>> Start RECORD EXCERPTS
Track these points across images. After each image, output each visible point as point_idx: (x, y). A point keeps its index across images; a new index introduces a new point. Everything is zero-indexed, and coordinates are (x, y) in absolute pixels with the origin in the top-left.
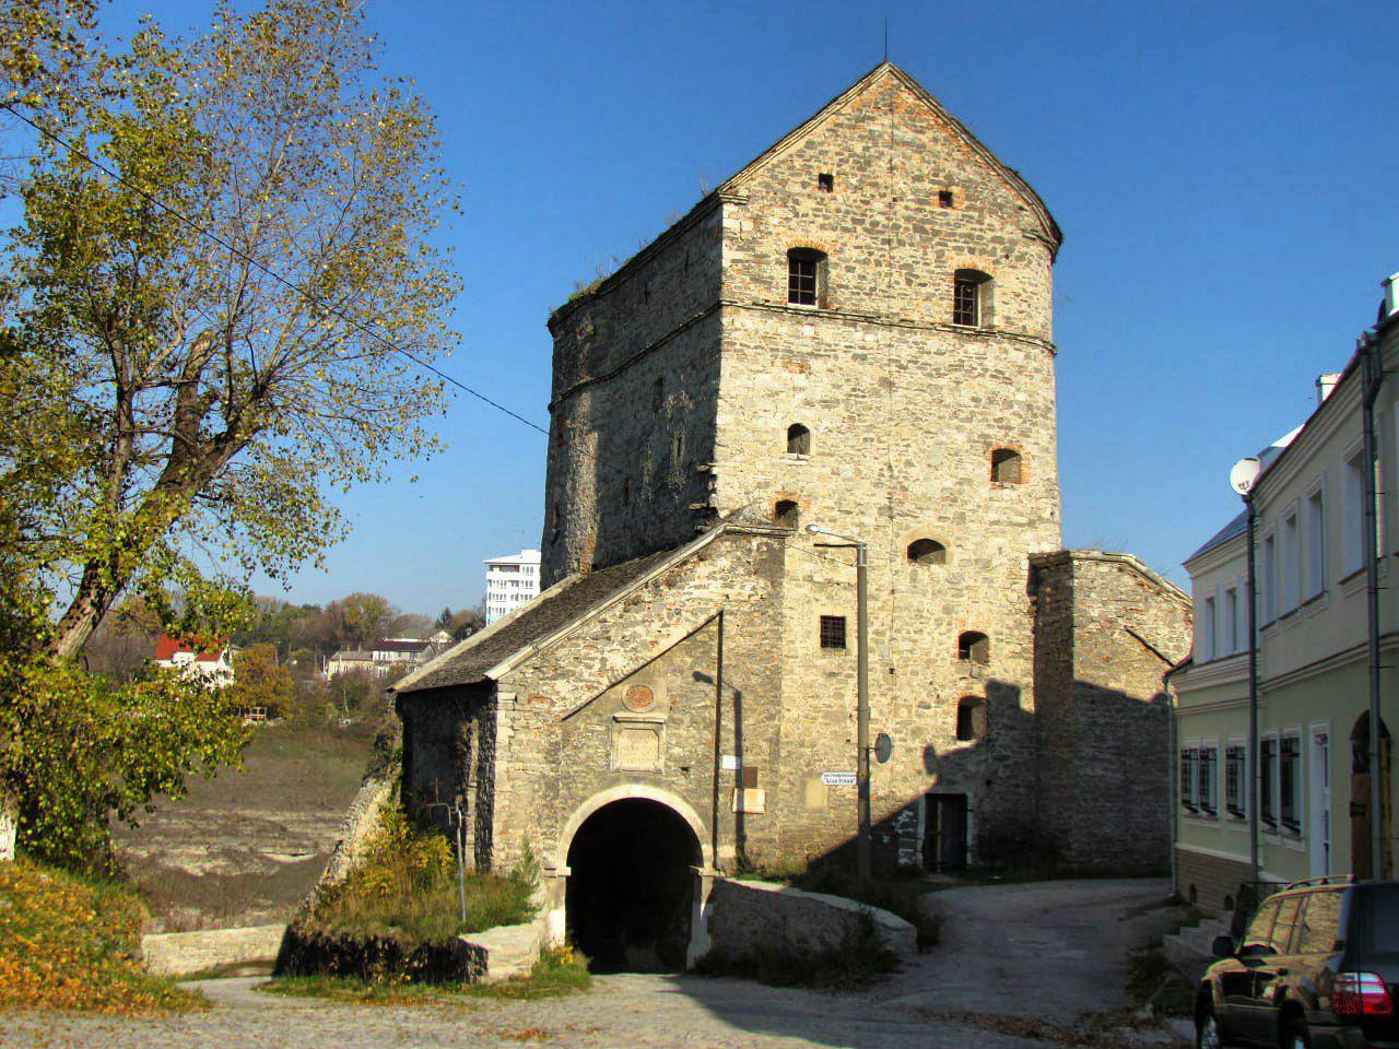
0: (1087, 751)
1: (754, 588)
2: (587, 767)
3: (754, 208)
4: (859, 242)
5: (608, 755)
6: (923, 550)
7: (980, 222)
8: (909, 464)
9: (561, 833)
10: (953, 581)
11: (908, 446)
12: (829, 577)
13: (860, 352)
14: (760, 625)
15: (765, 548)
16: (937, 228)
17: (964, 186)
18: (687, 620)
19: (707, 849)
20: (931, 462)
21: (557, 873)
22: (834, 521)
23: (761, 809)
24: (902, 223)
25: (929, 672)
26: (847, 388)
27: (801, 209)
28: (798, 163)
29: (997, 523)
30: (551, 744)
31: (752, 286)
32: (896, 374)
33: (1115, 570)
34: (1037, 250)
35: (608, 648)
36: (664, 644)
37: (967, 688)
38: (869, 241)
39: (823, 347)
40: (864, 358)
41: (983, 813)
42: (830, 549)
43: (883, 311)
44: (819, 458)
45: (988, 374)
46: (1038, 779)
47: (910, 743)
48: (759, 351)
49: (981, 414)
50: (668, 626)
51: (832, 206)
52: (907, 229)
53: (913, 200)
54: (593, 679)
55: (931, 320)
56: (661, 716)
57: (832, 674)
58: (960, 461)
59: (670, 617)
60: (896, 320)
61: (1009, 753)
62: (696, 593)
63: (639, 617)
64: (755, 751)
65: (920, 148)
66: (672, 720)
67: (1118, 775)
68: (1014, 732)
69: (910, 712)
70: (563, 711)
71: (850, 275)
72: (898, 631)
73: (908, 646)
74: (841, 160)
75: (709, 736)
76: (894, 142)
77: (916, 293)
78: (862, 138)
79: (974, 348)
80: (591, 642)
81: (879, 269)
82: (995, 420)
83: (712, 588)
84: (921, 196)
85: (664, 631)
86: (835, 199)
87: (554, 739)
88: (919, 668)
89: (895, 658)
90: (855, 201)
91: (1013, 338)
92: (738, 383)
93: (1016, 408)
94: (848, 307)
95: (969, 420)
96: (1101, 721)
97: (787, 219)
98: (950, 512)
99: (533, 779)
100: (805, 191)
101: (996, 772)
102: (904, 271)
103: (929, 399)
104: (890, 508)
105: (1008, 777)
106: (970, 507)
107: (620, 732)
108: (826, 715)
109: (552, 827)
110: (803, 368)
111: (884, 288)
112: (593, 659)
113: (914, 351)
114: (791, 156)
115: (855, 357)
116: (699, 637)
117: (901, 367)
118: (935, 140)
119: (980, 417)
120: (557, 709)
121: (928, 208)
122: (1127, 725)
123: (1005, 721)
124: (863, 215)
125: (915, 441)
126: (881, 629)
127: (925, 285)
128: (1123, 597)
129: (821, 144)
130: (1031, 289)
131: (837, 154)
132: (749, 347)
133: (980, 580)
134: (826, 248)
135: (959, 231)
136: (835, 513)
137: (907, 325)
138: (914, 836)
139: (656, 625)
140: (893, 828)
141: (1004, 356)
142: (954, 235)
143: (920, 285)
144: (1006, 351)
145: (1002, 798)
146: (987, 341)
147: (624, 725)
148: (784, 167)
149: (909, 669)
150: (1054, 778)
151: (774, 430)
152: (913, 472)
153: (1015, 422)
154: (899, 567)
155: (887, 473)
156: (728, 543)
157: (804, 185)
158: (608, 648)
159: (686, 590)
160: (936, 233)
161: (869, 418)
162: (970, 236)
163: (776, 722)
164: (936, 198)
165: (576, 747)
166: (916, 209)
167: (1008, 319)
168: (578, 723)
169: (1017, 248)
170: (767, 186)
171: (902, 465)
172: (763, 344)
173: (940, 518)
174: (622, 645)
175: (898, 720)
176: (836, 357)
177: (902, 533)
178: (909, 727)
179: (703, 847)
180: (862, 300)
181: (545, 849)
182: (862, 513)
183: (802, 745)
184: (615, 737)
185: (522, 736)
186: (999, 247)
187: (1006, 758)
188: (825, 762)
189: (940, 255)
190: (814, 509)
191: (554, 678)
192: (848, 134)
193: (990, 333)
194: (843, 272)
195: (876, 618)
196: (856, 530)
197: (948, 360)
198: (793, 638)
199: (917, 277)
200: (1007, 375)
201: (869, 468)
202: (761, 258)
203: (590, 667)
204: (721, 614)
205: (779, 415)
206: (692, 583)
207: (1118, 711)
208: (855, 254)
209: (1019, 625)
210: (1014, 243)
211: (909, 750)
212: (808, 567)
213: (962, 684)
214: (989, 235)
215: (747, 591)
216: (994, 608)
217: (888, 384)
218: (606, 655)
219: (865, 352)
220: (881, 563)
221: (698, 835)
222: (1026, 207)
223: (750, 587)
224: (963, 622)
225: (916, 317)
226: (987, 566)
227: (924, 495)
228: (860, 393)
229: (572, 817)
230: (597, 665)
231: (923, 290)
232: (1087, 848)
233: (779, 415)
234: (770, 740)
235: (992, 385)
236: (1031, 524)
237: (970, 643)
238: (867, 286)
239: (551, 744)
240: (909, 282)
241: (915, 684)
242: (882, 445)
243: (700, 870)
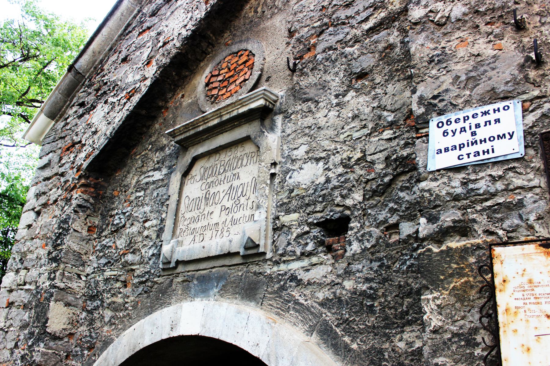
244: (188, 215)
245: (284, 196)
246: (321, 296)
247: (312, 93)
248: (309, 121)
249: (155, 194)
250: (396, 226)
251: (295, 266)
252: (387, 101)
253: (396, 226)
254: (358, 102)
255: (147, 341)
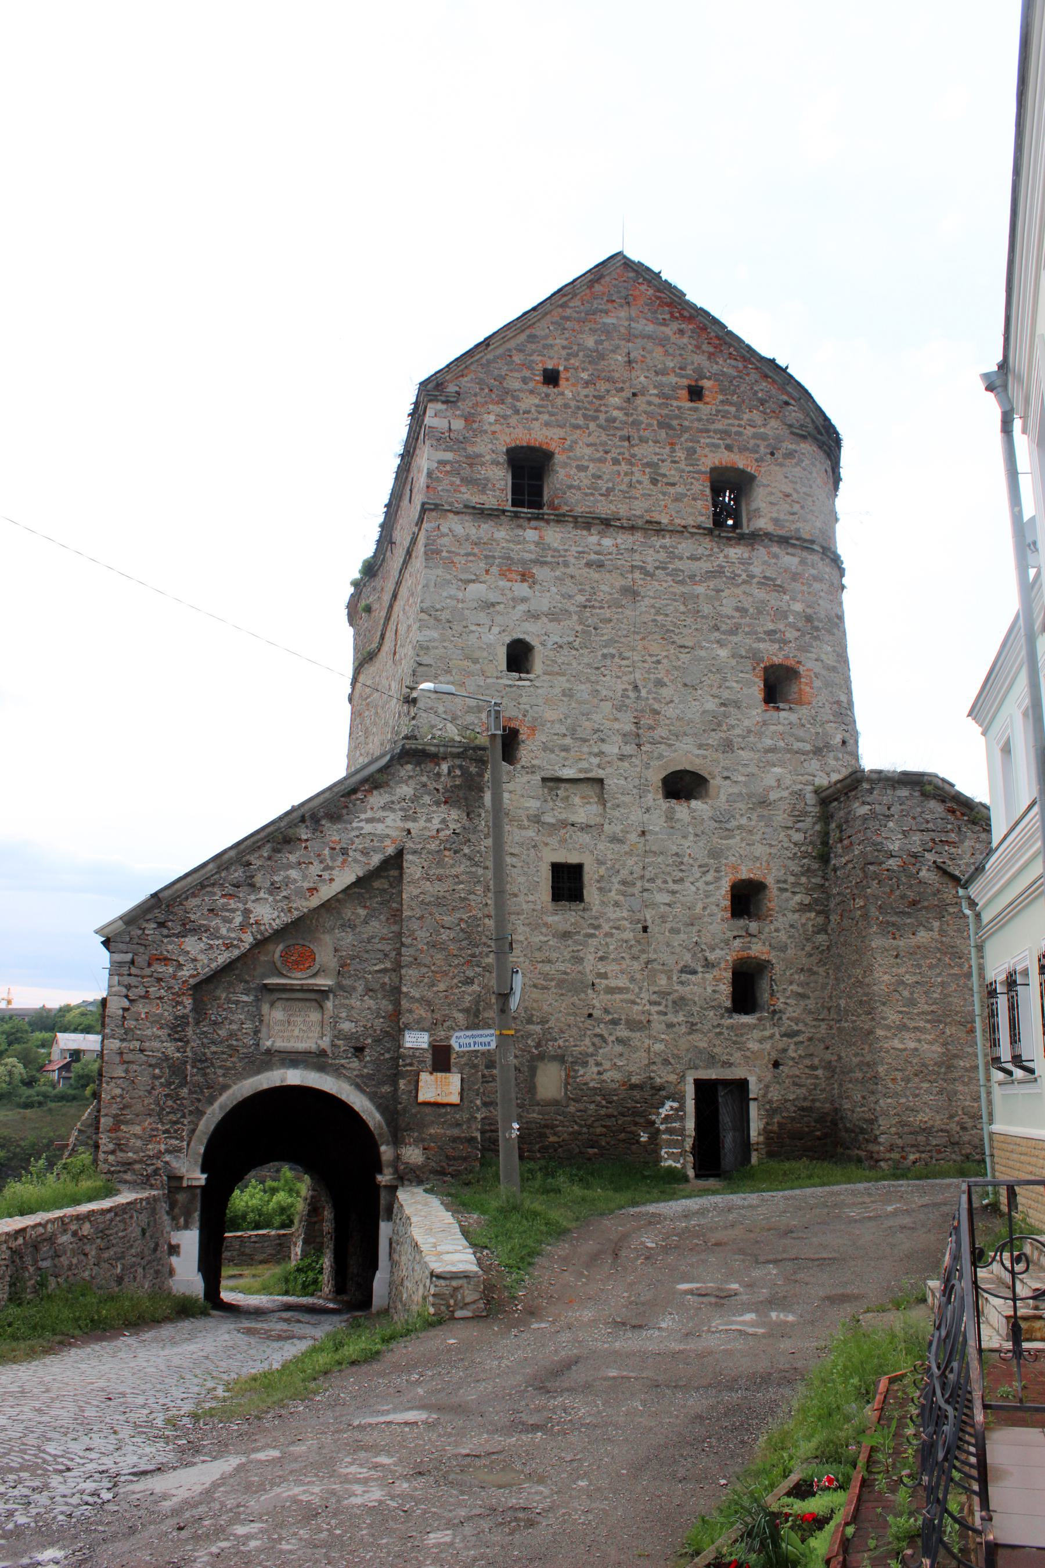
0: (892, 1017)
1: (443, 821)
2: (230, 1046)
3: (465, 406)
4: (591, 440)
5: (256, 1032)
6: (682, 786)
7: (736, 418)
8: (660, 683)
9: (193, 1131)
10: (720, 820)
11: (658, 662)
12: (563, 816)
13: (593, 557)
14: (452, 866)
15: (458, 772)
16: (686, 423)
17: (716, 381)
18: (355, 861)
19: (386, 1151)
20: (688, 681)
21: (185, 1184)
22: (566, 749)
23: (455, 1099)
24: (643, 418)
25: (695, 929)
26: (581, 599)
27: (522, 406)
28: (517, 359)
29: (772, 750)
30: (176, 1018)
31: (463, 489)
32: (641, 582)
33: (917, 794)
34: (807, 448)
35: (253, 897)
36: (327, 892)
37: (743, 949)
38: (604, 438)
39: (550, 553)
40: (600, 565)
41: (770, 1102)
42: (563, 785)
43: (623, 511)
44: (547, 677)
45: (755, 580)
46: (840, 1058)
47: (671, 1018)
48: (470, 558)
49: (749, 625)
50: (332, 868)
51: (559, 401)
52: (651, 425)
53: (657, 395)
54: (233, 935)
55: (683, 523)
56: (324, 982)
57: (566, 935)
58: (725, 679)
59: (332, 858)
60: (640, 523)
61: (801, 1027)
62: (368, 828)
63: (293, 858)
64: (446, 1024)
65: (662, 342)
66: (340, 986)
67: (934, 1048)
68: (808, 1002)
69: (669, 978)
70: (192, 976)
71: (583, 474)
72: (651, 880)
73: (666, 898)
74: (568, 354)
75: (386, 1005)
76: (630, 337)
77: (664, 494)
78: (593, 331)
79: (735, 552)
80: (230, 889)
81: (616, 468)
82: (765, 632)
83: (389, 822)
84: (666, 390)
85: (326, 875)
86: (562, 394)
87: (180, 1011)
88: (680, 925)
89: (649, 915)
90: (586, 396)
91: (784, 541)
92: (445, 594)
93: (791, 619)
94: (579, 510)
95: (733, 632)
96: (909, 979)
97: (505, 417)
98: (714, 738)
99: (153, 1061)
100: (526, 387)
101: (785, 1050)
102: (647, 470)
103: (682, 608)
104: (638, 735)
105: (800, 1056)
106: (737, 731)
107: (272, 1004)
108: (560, 984)
109: (175, 1123)
110: (525, 577)
111: (624, 487)
112: (233, 911)
113: (662, 556)
114: (509, 350)
115: (589, 565)
116: (377, 884)
117: (647, 574)
118: (681, 332)
119: (747, 629)
120: (185, 973)
121: (675, 403)
122: (943, 984)
123: (794, 987)
124: (597, 411)
125: (667, 657)
126: (630, 878)
127: (673, 485)
128: (930, 826)
129: (546, 337)
130: (804, 489)
131: (564, 348)
132: (458, 554)
133: (754, 817)
134: (553, 447)
135: (712, 427)
136: (568, 741)
137: (654, 528)
138: (682, 1131)
139: (315, 869)
140: (654, 1123)
141: (774, 561)
142: (708, 431)
143: (667, 484)
144: (776, 556)
145: (795, 1084)
146: (752, 545)
147: (277, 995)
148: (500, 363)
149: (668, 926)
150: (856, 1055)
151: (489, 645)
152: (665, 692)
153: (791, 634)
154: (651, 803)
155: (632, 694)
156: (409, 767)
157: (525, 381)
158: (253, 897)
159: (355, 825)
160: (684, 429)
161: (607, 631)
162: (725, 433)
163: (476, 987)
164: (684, 393)
165: (215, 1023)
166: (660, 405)
167: (776, 521)
168: (218, 993)
169: (784, 445)
170: (480, 382)
171: (651, 685)
172: (476, 551)
173: (700, 746)
174: (271, 894)
175: (657, 989)
176: (566, 565)
177: (655, 763)
178: (670, 998)
179: (383, 1148)
180: (598, 501)
181: (168, 1151)
182: (603, 740)
183: (530, 1021)
184: (265, 1008)
185: (141, 1008)
186: (763, 445)
187: (797, 1033)
188: (561, 1042)
189: (691, 452)
190: (541, 737)
191: (182, 935)
192: (577, 327)
193: (754, 538)
194: (573, 471)
195: (624, 865)
196: (595, 761)
197: (705, 566)
198: (516, 890)
199: (664, 476)
200: (778, 582)
201: (609, 688)
202: (473, 460)
203: (227, 921)
204: (400, 854)
205: (496, 630)
206: (363, 816)
207: (931, 967)
208: (588, 451)
209: (808, 872)
210: (779, 439)
211: (670, 1025)
212: (533, 804)
213: (737, 943)
214: (750, 431)
215: (436, 823)
216: (773, 851)
217: (631, 593)
218: (250, 905)
219: (602, 558)
220: (627, 799)
221: (376, 1132)
222: (793, 402)
223: (438, 820)
224: (735, 868)
225: (665, 520)
226: (764, 803)
227: (679, 719)
228: (597, 604)
229: (208, 1112)
230: (238, 919)
231: (672, 490)
232: (899, 1142)
233: (496, 630)
234: (466, 1011)
235: (760, 594)
236: (817, 751)
237: (745, 899)
238: (604, 486)
239: (176, 1018)
240: (654, 482)
241: (676, 944)
242: (624, 663)
243: (379, 1178)
244: (276, 1028)
245: (336, 1032)
246: (355, 1073)
247: (349, 989)
248: (347, 1002)
249: (246, 1009)
250: (383, 1054)
251: (343, 1061)
252: (382, 1007)
253: (383, 1054)
254: (370, 1002)
255: (265, 1086)
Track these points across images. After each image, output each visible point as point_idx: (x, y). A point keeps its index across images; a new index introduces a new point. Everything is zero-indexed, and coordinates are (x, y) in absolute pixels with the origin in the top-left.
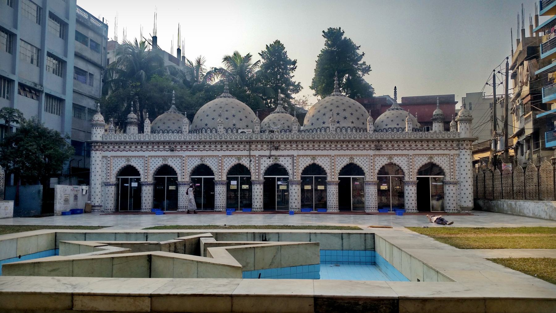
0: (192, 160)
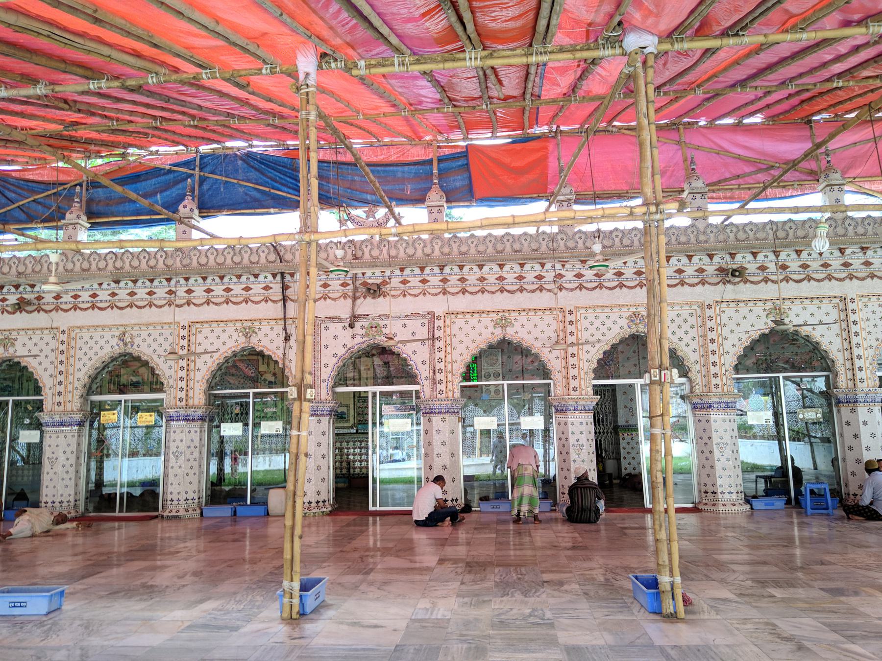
0: (91, 343)
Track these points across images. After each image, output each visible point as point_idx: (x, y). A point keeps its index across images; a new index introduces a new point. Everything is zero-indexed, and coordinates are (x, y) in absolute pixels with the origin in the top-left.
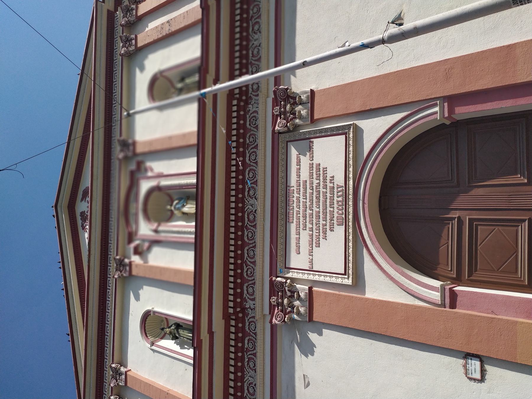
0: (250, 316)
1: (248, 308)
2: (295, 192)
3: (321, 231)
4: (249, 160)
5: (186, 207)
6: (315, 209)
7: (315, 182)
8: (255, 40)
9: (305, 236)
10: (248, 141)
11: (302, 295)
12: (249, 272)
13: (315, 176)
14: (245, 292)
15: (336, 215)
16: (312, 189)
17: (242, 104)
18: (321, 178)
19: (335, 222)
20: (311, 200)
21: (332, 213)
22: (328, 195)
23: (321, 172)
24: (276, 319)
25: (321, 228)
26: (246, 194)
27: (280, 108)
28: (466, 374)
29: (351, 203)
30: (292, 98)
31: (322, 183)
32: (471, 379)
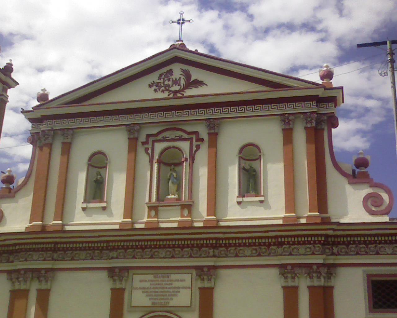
>> End RECORD EXCERPTS
Write out the rows verbatim, starting at the first one and ending at the one that contains "101: (996, 772)". Leave the pictures out.

Track these points across images. After each image, output each visible point as point_idx: (x, y). A point keeps its index across images; a new index introduces a new point. Everything is zero-indexed, and coordinates are (x, y) in absolute pixels with the origin in the top-left.
0: (1087, 751)
1: (754, 588)
2: (587, 767)
3: (754, 208)
4: (859, 242)
5: (608, 755)
6: (923, 550)
7: (980, 222)
8: (909, 464)
9: (561, 833)
10: (953, 581)
11: (908, 446)
12: (829, 577)
13: (860, 352)
14: (760, 625)
15: (765, 548)
16: (937, 228)
17: (964, 186)
18: (687, 620)
19: (707, 849)
20: (931, 462)
21: (557, 873)
22: (834, 521)
23: (761, 809)
24: (902, 223)
25: (929, 672)
26: (847, 388)
27: (801, 209)
28: (798, 163)
29: (997, 523)
30: (551, 744)
31: (752, 286)
32: (896, 374)
33: (1115, 570)
34: (1037, 250)
35: (608, 648)
36: (664, 644)
37: (967, 688)
38: (869, 241)
39: (823, 347)
40: (864, 358)
41: (983, 813)
42: (830, 549)
43: (883, 311)
44: (819, 458)
45: (988, 374)
46: (1038, 779)
47: (910, 743)
48: (759, 351)
49: (981, 414)
50: (668, 626)
51: (832, 206)
52: (907, 229)
53: (913, 200)
54: (593, 679)
55: (931, 320)
56: (661, 716)
57: (832, 674)
58: (960, 461)
59: (670, 617)
60: (896, 320)
61: (1009, 753)
62: (696, 593)
63: (639, 617)
64: (755, 751)
65: (920, 148)
66: (672, 720)
67: (1118, 775)
68: (1014, 732)
69: (910, 712)
70: (563, 711)
71: (850, 275)
72: (898, 631)
73: (908, 646)
74: (841, 160)
75: (709, 736)
76: (894, 142)
77: (916, 293)
78: (862, 138)
79: (974, 348)
80: (591, 642)
81: (879, 269)
82: (995, 420)
83: (712, 588)
84: (921, 196)
85: (664, 631)
86: (835, 199)
87: (554, 739)
88: (919, 668)
89: (895, 658)
90: (855, 201)
91: (1013, 338)
92: (738, 383)
93: (1016, 408)
94: (848, 307)
95: (969, 420)
96: (1101, 721)
97: (787, 219)
98: (950, 512)
99: (533, 779)
100: (805, 191)
101: (996, 772)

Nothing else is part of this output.